---------- Information supplied
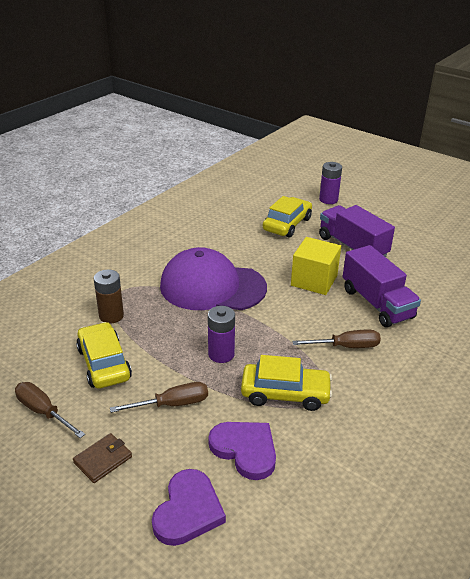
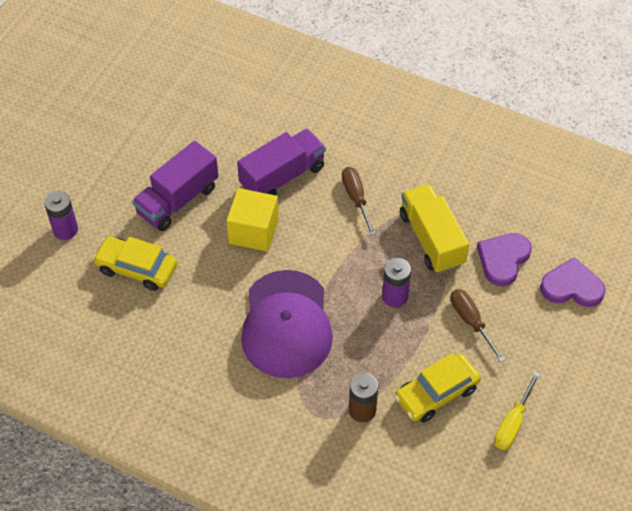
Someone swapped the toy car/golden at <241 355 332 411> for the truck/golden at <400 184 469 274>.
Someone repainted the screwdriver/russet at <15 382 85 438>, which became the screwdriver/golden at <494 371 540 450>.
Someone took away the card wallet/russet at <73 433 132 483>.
--------------------
→ **Try it**: Show each line in the data where the string "golden" appears.

→ **Task response**:
Someone swapped the toy car/golden at <241 355 332 411> for the truck/golden at <400 184 469 274>.
Someone repainted the screwdriver/russet at <15 382 85 438>, which became the screwdriver/golden at <494 371 540 450>.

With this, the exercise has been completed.